Records to process —
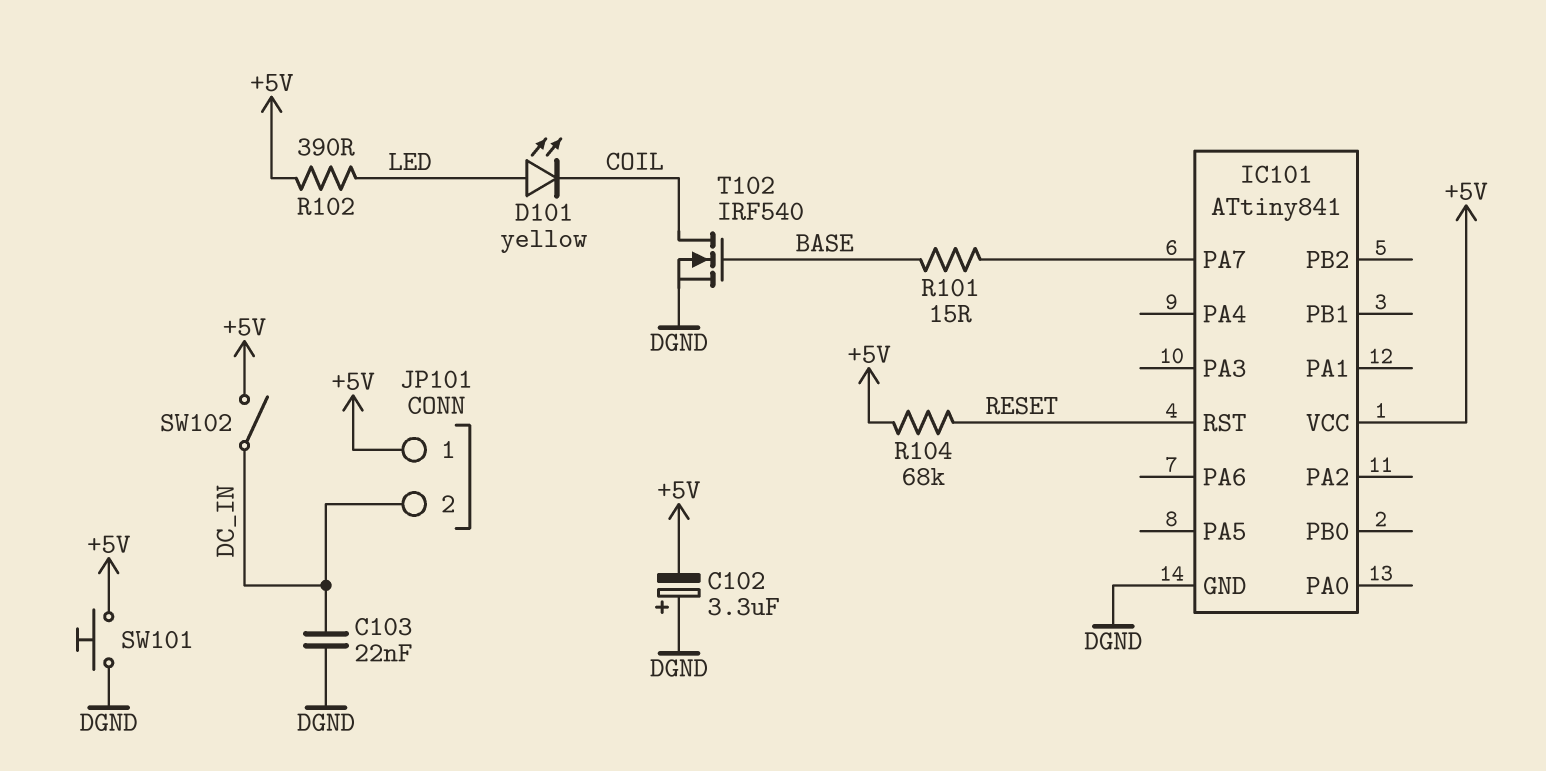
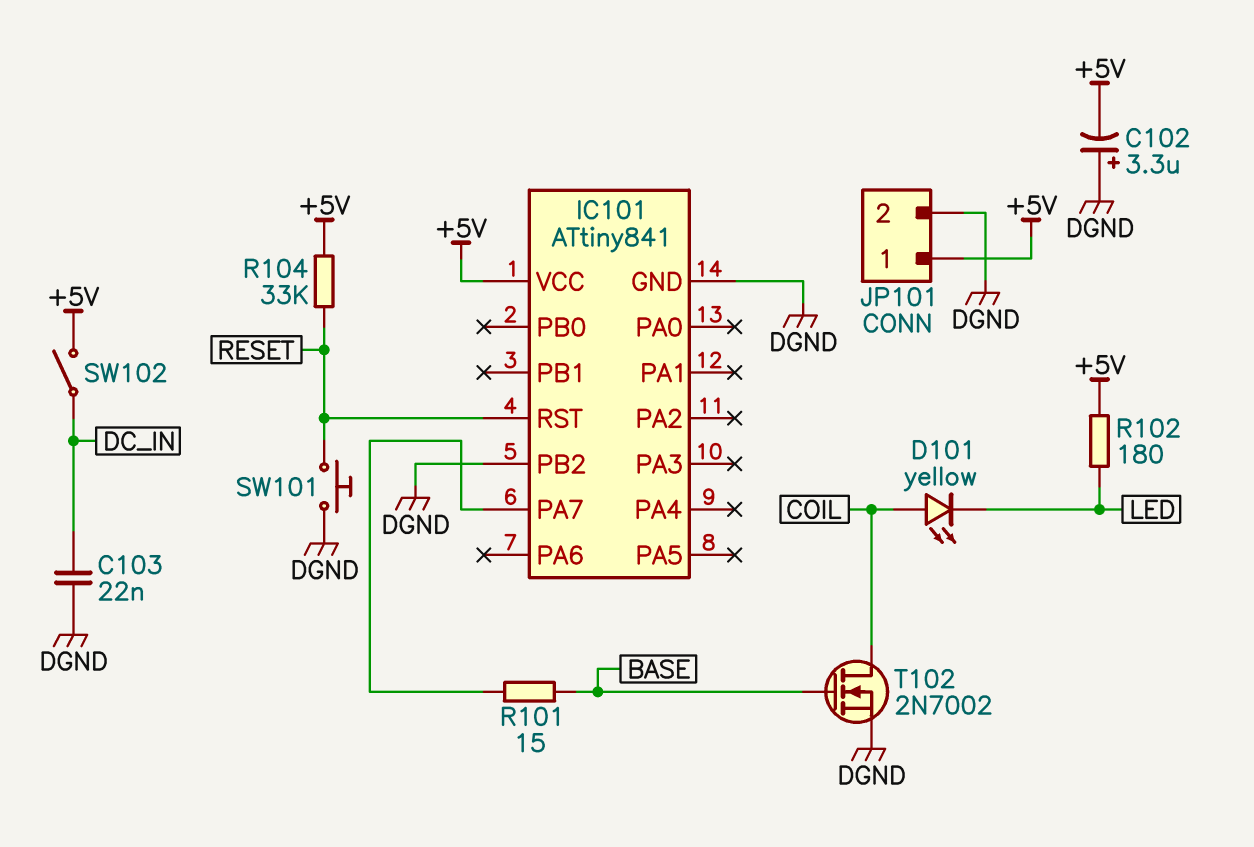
D101: LED yellow (A LED, K COIL) -> LED yellow (A COIL, K LED)
IC101 pin PB2: none -> DGND
JP101 pin 2: DC_IN -> DGND
R102: 390 (+5V, LED) -> 180 (+5V, LED)
R104: 68k (+5V, RESET) -> 33k (+5V, RESET)
SW101: button (+5V, DGND) -> button (DGND, RESET)
T102: NMOS IRF540 (G BASE, D COIL, S DGND) -> NMOS 2N7002 (G BASE, D COIL, S DGND)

Your instructions — Whenever the word "DGND" shows up in a line of the entries, copy that line.

Completed exercise —
IC101 pin PB2: none -> DGND
JP101 pin 2: DC_IN -> DGND
SW101: button (+5V, DGND) -> button (DGND, RESET)
T102: NMOS IRF540 (G BASE, D COIL, S DGND) -> NMOS 2N7002 (G BASE, D COIL, S DGND)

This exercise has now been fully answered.